§ Scene image comparisons

┄┄┄┄┄┄┄┄┄┄┄┄┄┄┄┄┄┄┄┄

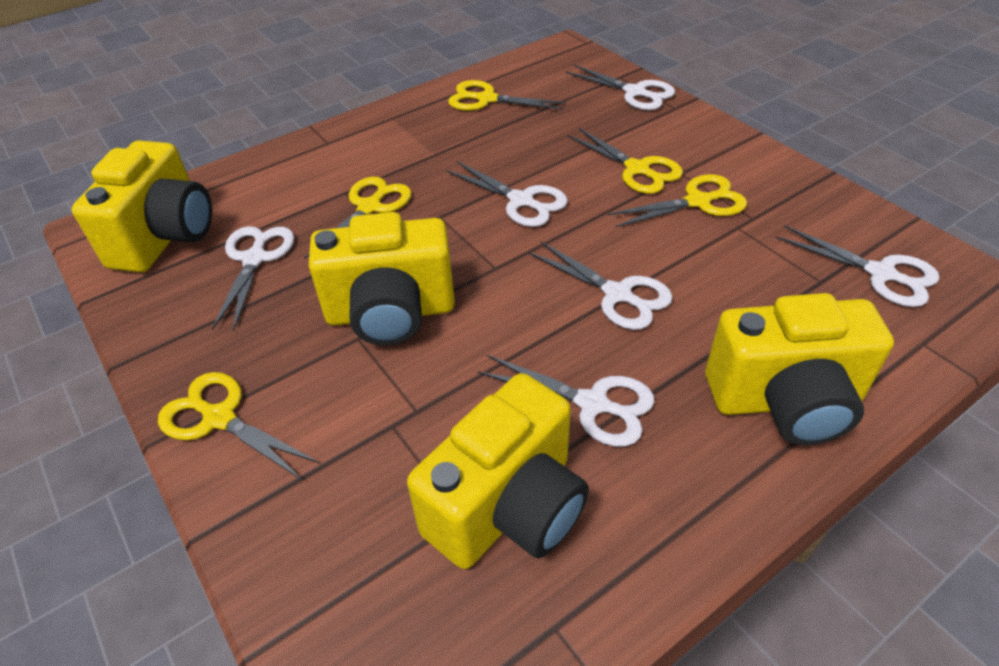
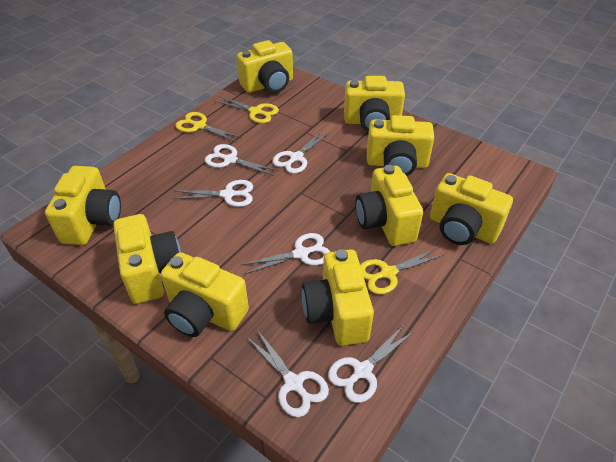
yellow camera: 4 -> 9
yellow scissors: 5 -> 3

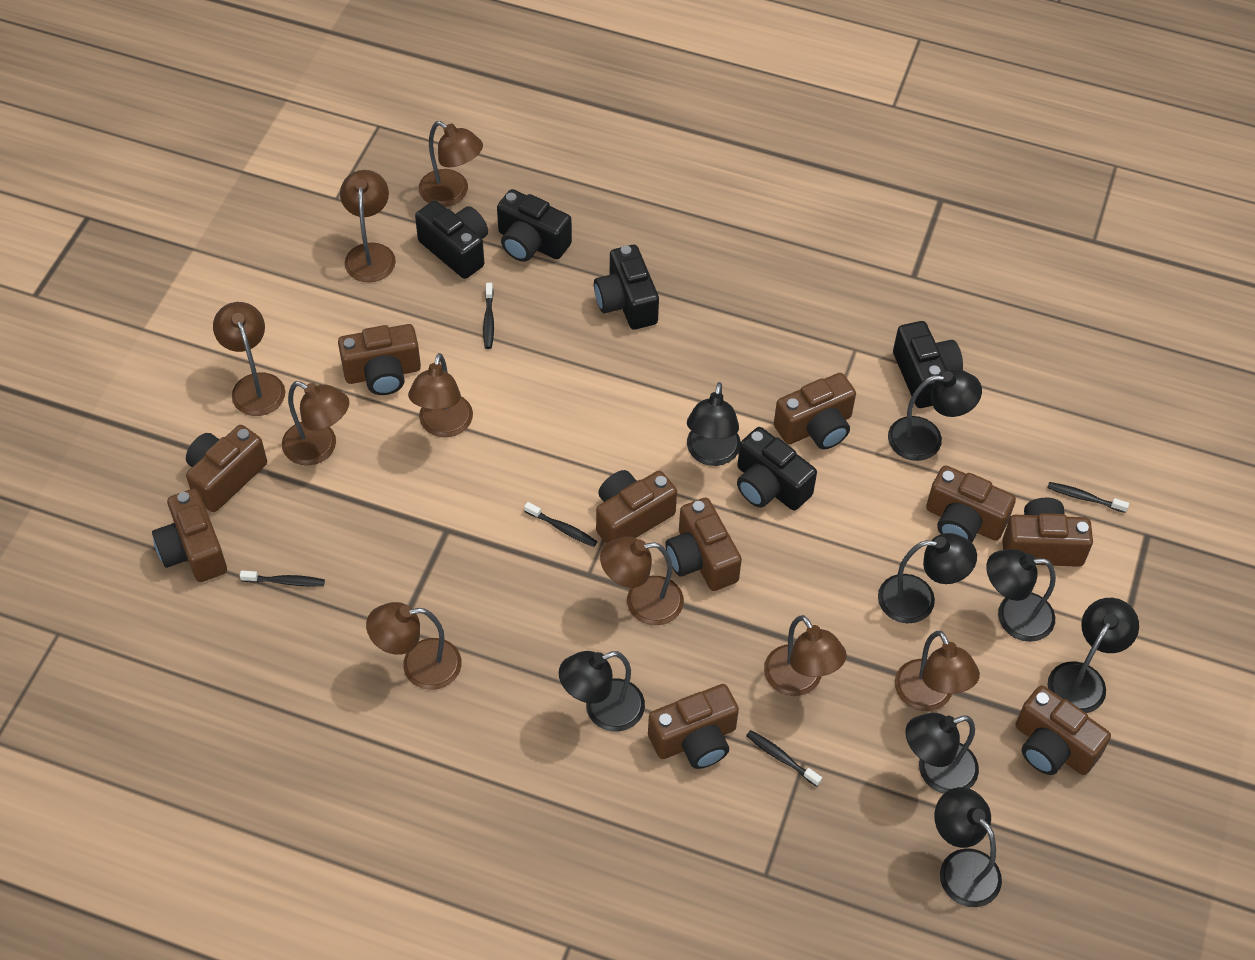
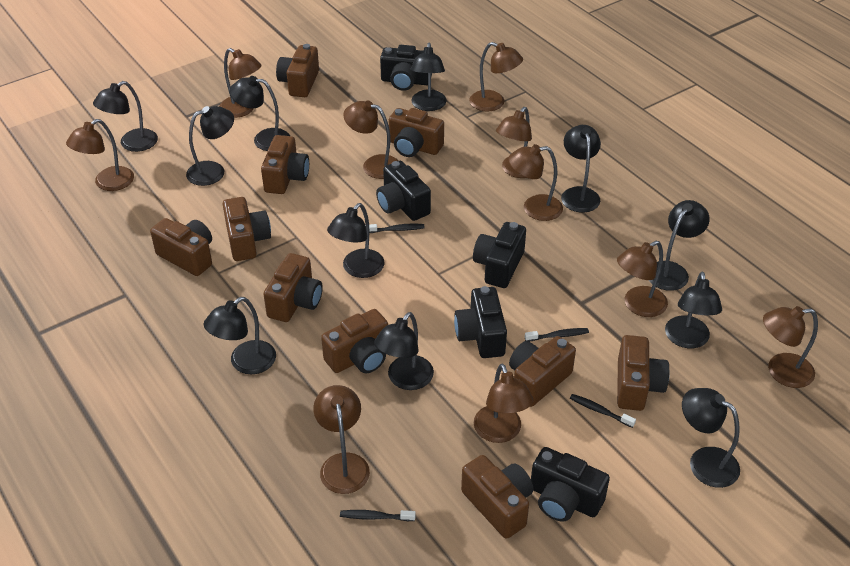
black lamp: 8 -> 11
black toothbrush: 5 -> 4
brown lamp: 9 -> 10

┄┄┄┄┄┄┄┄┄┄┄┄┄┄┄┄┄┄┄┄

§ Work required
Filter these records, keeping every line where the word "yellow" occurs.

§ Exercise solution
yellow camera: 4 -> 9
yellow scissors: 5 -> 3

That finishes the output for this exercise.